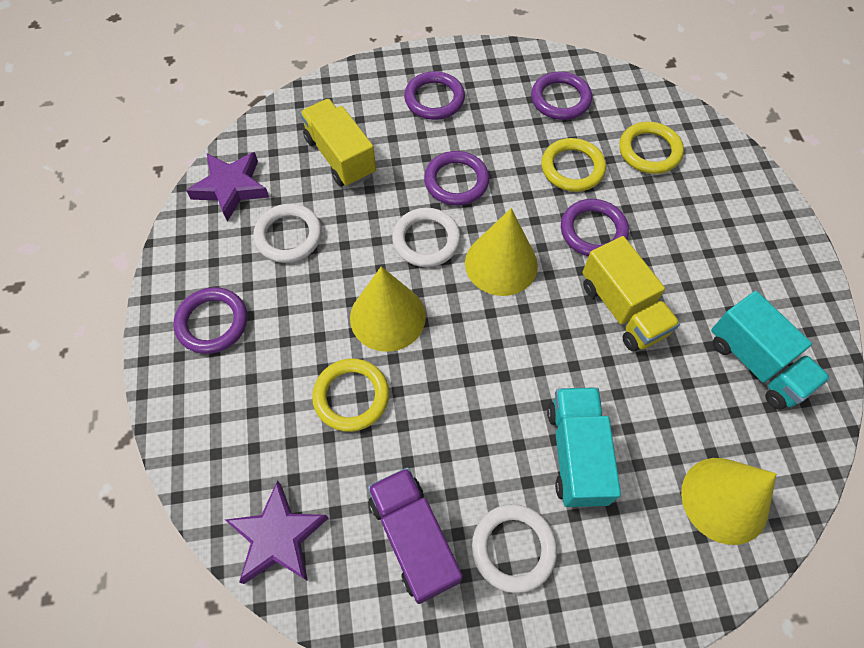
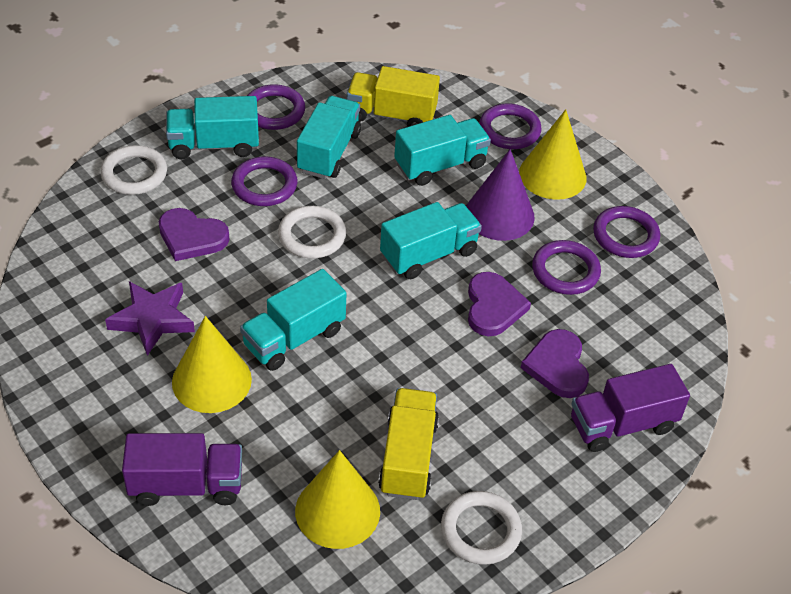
purple cone: 0 -> 1
purple heart: 0 -> 3
purple star: 2 -> 1
purple truck: 1 -> 2
turquoise truck: 2 -> 5
yellow ring: 3 -> 0

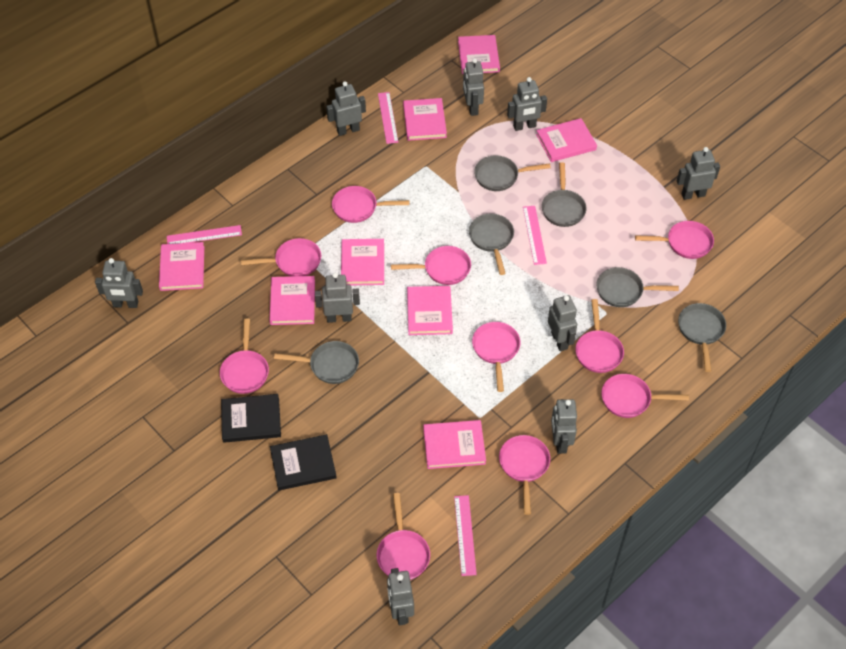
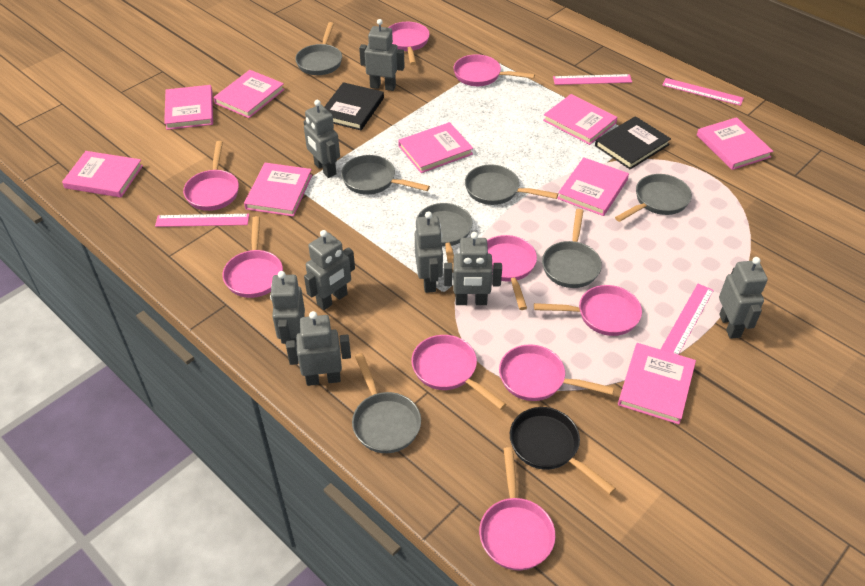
black pan: 0 -> 1
grey pan: 6 -> 7
grey robot: 9 -> 8
pink book: 8 -> 9
pink pan: 10 -> 9

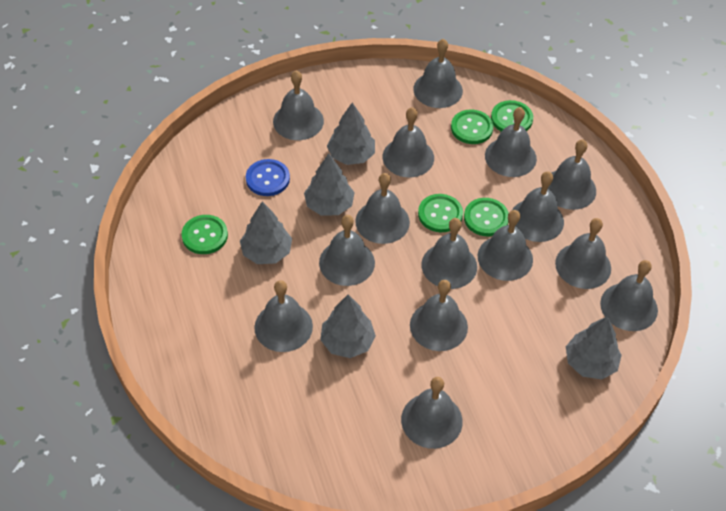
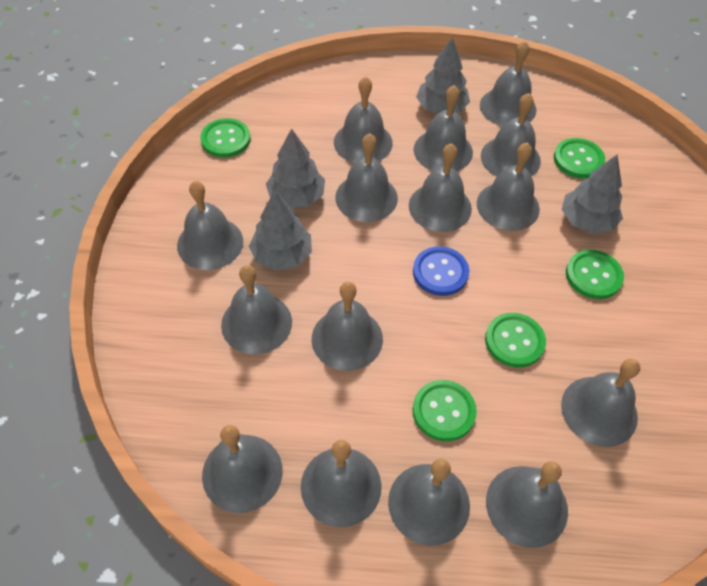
grey tree: 5 -> 4

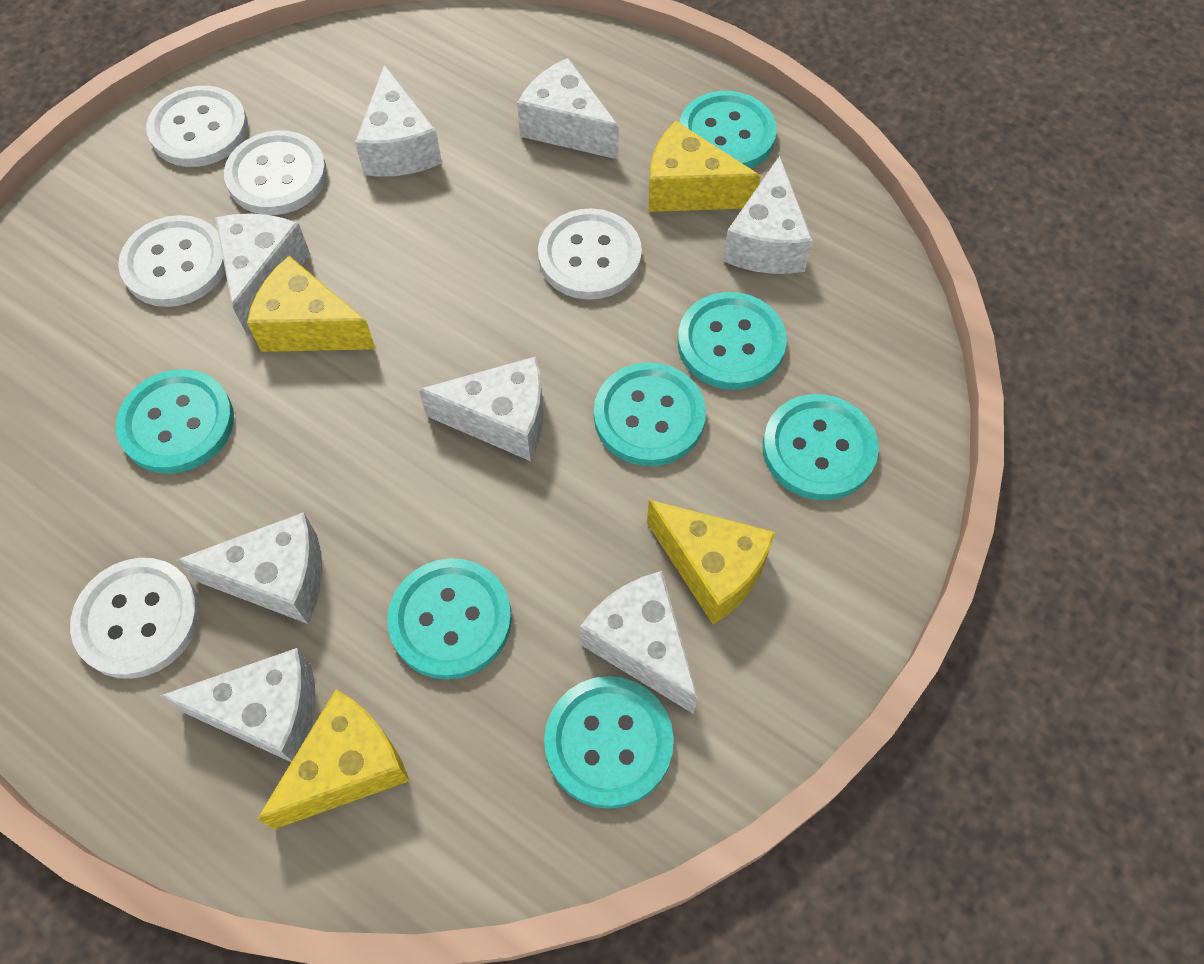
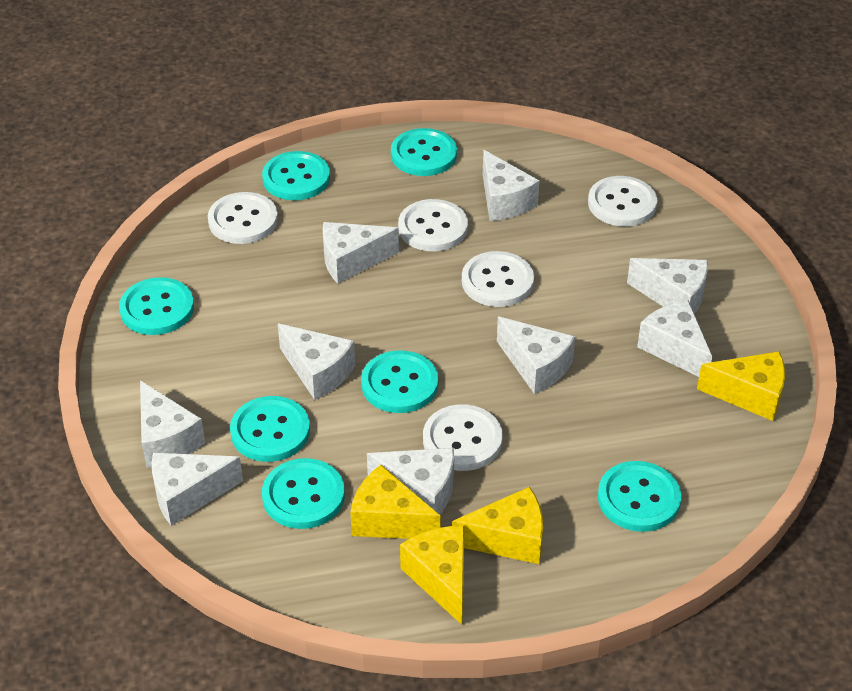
white cheese: 8 -> 9

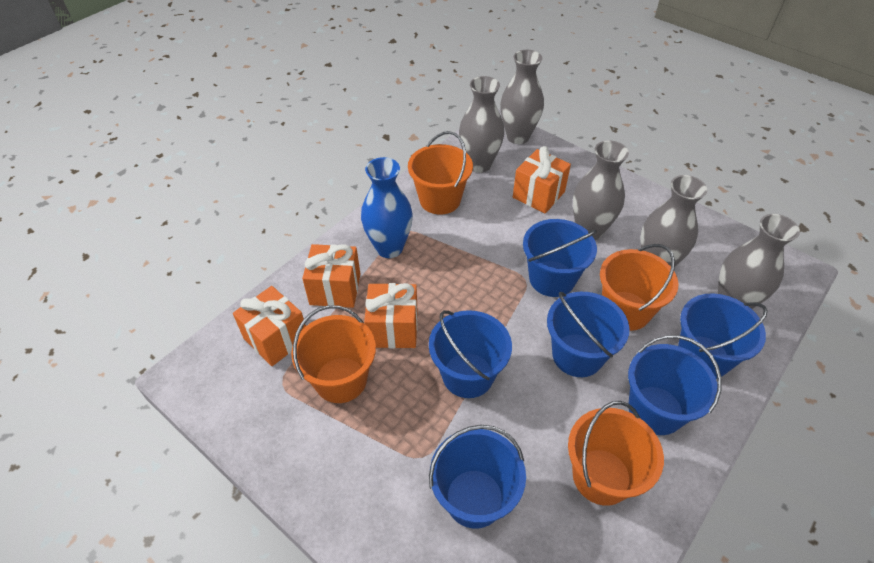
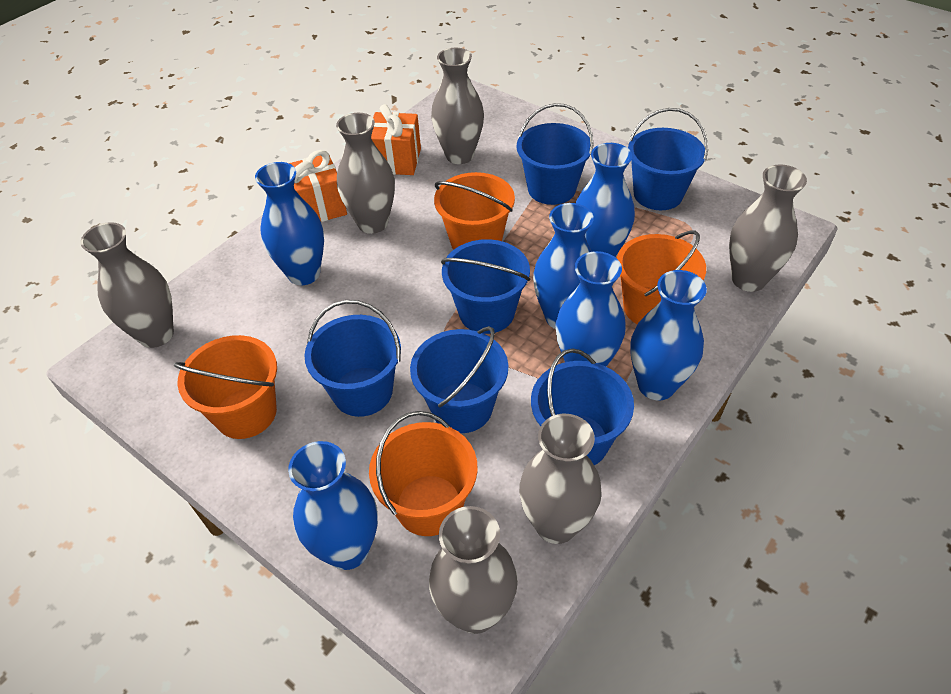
blue vase: 1 -> 6
grey vase: 5 -> 6
orange gift: 4 -> 2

- [WORK TASK]: Exactly as written, give again every line from the one containing "pink pan: 10 -> 9" through the last line of the material, both included, with the pictures left out.

- [EXERCISE SOLUTION]:
pink pan: 10 -> 9

grey tree: 5 -> 4

white cheese: 8 -> 9

blue vase: 1 -> 6
grey vase: 5 -> 6
orange gift: 4 -> 2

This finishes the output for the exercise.